*** Provided data Section Begins ***

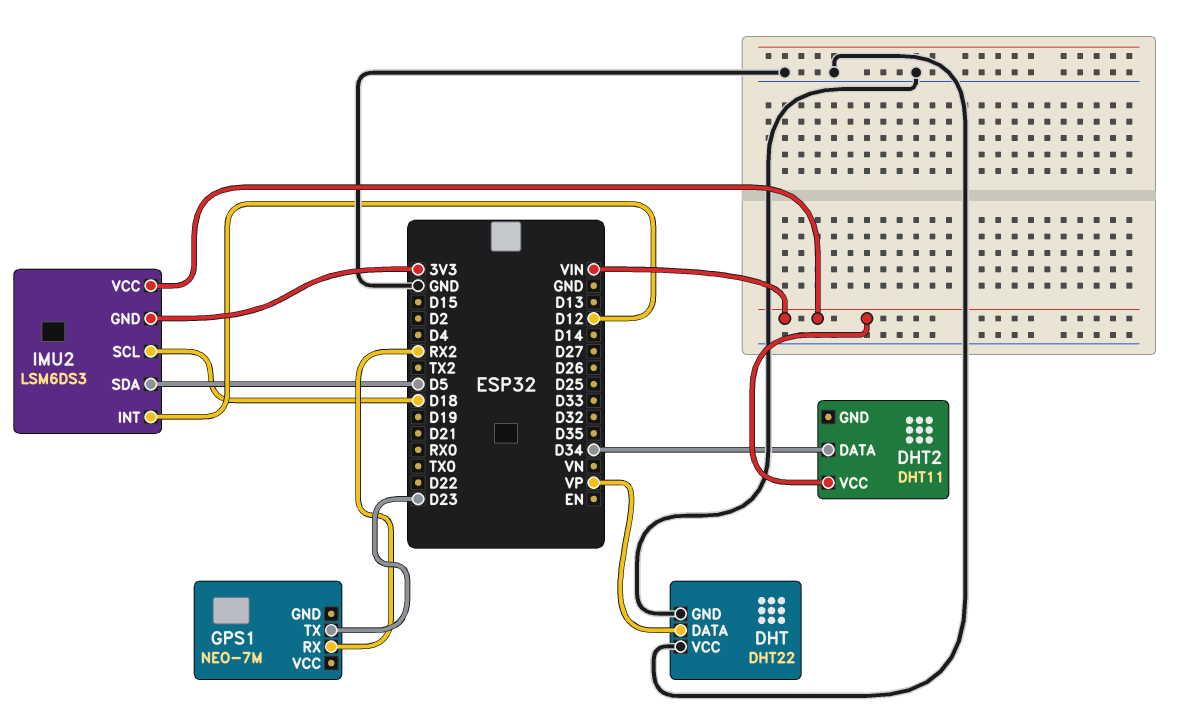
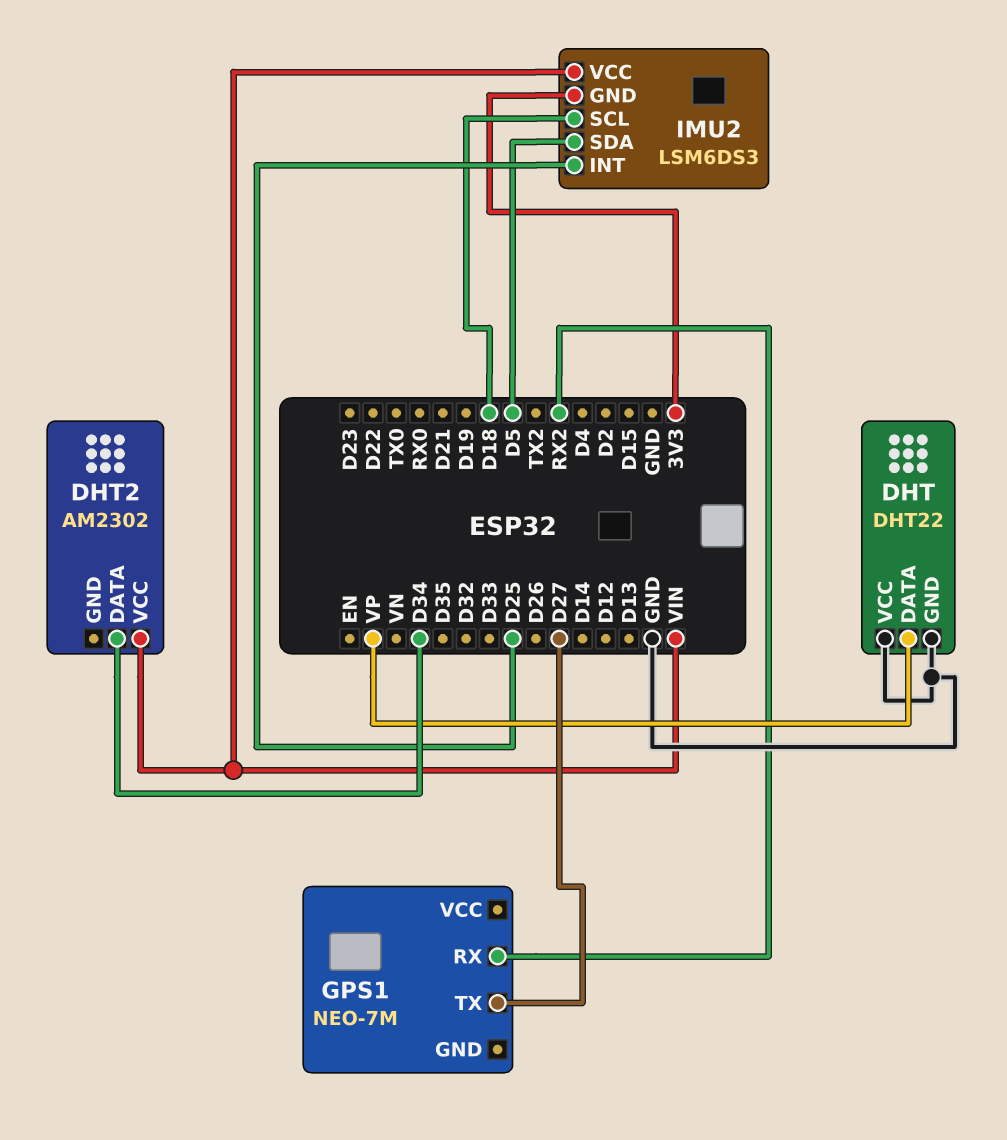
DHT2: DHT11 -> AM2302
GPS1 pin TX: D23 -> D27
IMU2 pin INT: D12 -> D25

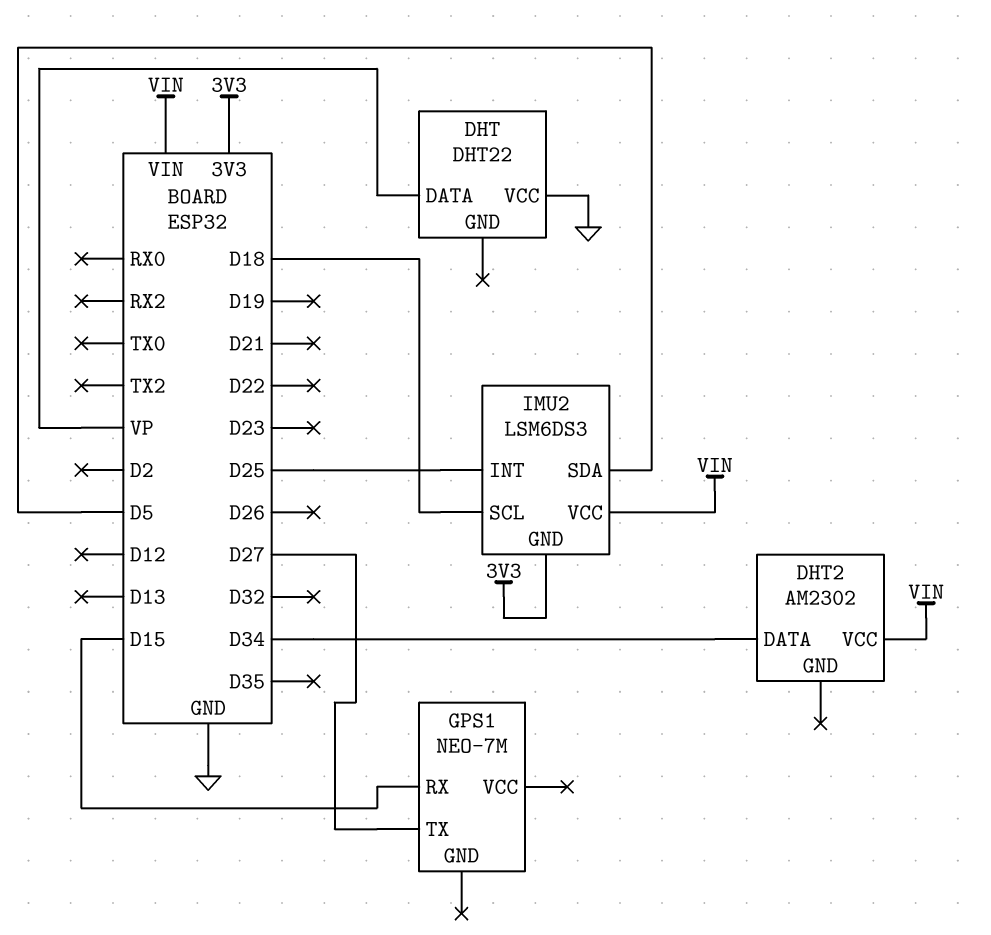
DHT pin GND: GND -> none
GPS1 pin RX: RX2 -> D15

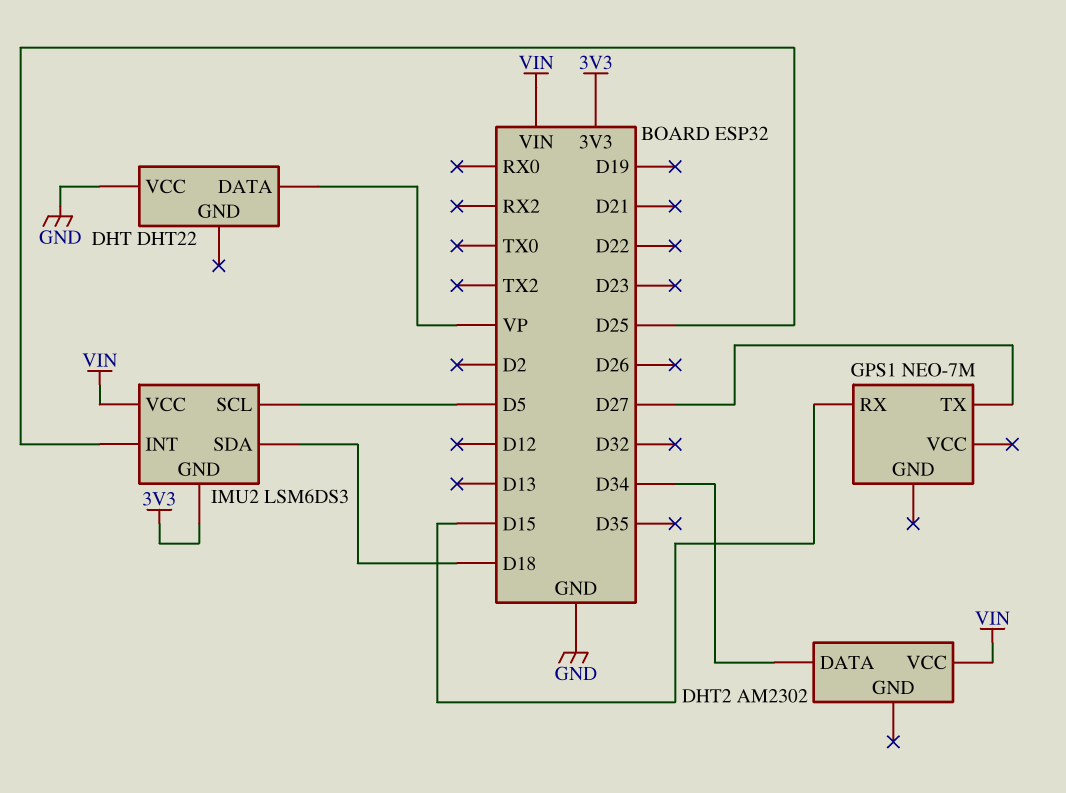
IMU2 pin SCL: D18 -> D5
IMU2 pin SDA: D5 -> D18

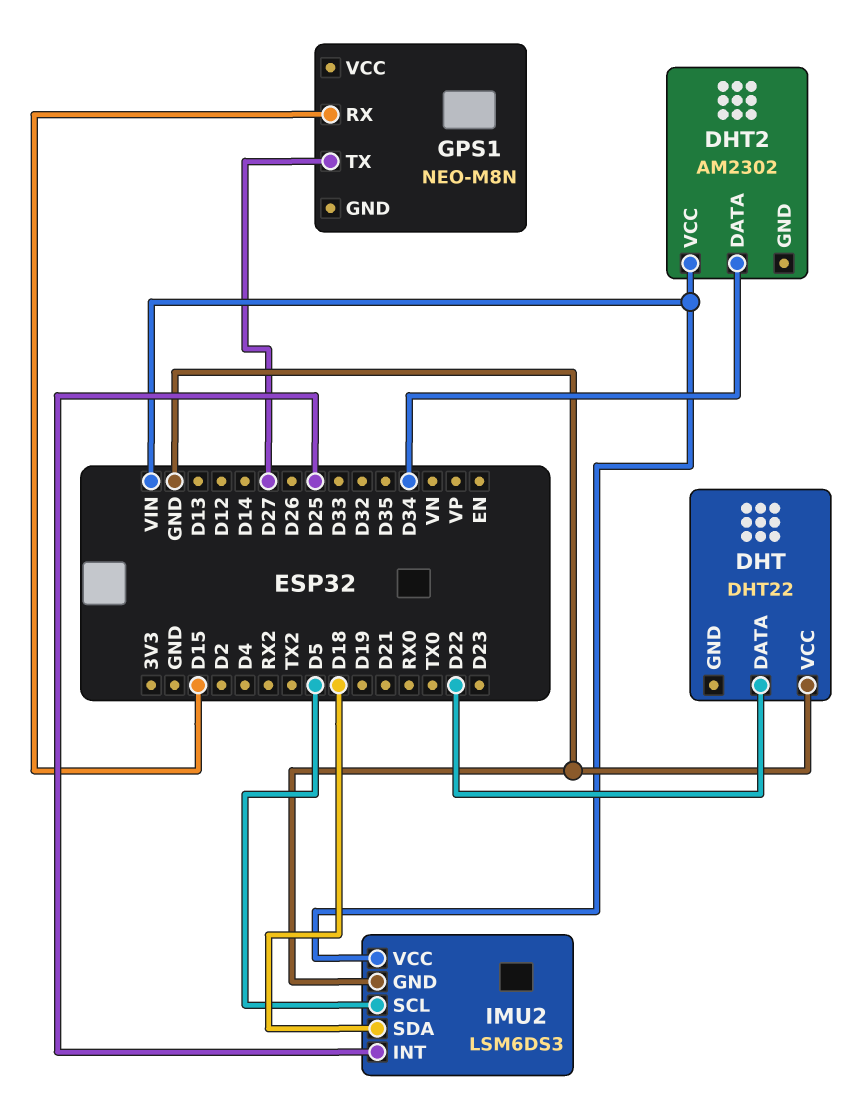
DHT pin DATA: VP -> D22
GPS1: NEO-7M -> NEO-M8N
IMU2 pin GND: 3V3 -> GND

*** Provided data Section Ends ***

Required work> Return all the records above exactly, pictures omitted.

Answer space>
DHT2: DHT11 -> AM2302
GPS1 pin TX: D23 -> D27
IMU2 pin INT: D12 -> D25

DHT pin GND: GND -> none
GPS1 pin RX: RX2 -> D15

IMU2 pin SCL: D18 -> D5
IMU2 pin SDA: D5 -> D18

DHT pin DATA: VP -> D22
GPS1: NEO-7M -> NEO-M8N
IMU2 pin GND: 3V3 -> GND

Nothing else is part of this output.